Written problem:
Gather every line below that contains the word "introduces" and copy each such line in full.

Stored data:
____
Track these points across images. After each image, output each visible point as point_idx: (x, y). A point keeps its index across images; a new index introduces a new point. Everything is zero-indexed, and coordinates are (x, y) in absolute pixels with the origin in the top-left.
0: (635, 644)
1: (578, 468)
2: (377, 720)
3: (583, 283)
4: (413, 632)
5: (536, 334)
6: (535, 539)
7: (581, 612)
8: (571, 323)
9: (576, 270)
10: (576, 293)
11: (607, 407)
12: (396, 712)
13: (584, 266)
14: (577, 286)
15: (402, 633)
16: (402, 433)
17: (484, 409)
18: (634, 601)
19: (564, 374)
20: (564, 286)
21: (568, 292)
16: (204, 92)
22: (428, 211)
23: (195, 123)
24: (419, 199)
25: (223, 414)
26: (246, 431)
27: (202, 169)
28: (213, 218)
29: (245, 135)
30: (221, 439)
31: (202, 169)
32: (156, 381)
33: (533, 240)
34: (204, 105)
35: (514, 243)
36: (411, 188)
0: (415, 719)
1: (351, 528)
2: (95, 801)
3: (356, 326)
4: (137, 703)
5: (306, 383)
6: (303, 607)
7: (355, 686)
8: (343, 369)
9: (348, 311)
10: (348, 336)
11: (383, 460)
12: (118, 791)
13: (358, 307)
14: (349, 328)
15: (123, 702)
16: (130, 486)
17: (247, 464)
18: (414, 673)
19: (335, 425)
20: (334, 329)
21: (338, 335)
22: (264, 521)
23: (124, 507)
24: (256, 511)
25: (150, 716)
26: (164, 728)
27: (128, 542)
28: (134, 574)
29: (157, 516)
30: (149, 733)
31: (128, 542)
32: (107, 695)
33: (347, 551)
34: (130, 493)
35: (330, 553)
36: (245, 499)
____
Task answer:
Track these points across images. After each image, output each visible point as point_idx: (x, y). A point keeps its index across images; a new index introduces a new point. Everything is zero-indexed, and coordinates are (x, y) in absolute pixels with the origin in the top-left.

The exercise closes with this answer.